◆ MATERIAL SHOWN:
┄┄┄┄┄┄
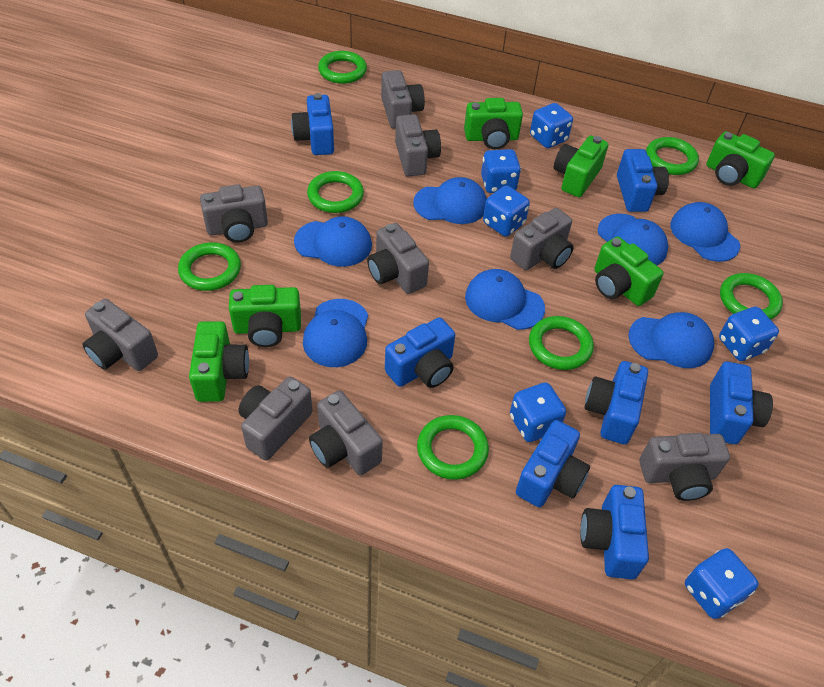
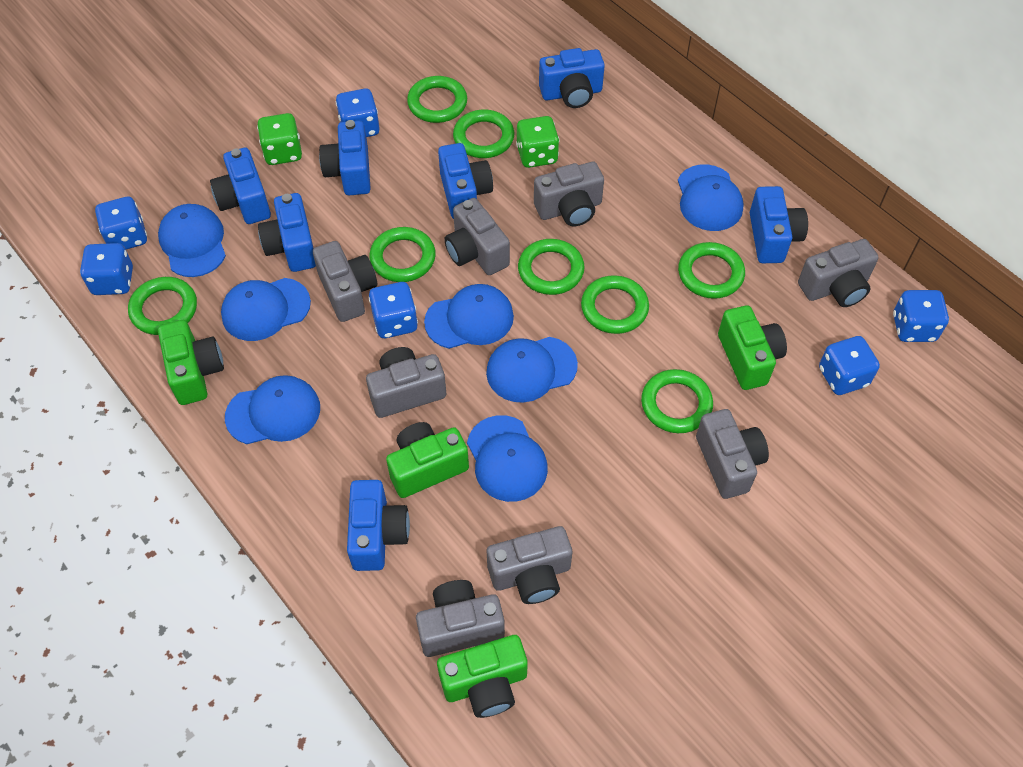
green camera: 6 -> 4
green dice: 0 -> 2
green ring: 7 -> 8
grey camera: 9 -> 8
┄┄┄┄┄┄
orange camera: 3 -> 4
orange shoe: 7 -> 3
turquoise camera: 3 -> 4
┄┄┄┄┄┄
◆ WORK TO BE COMPLETED: The output should be exactly the lines above from the line containing "green camera: 6 -> 4" to the line containing "grey camera: 9 -> 8", inclusive, with no other lines.

◆ RESPONSE BELOW:
green camera: 6 -> 4
green dice: 0 -> 2
green ring: 7 -> 8
grey camera: 9 -> 8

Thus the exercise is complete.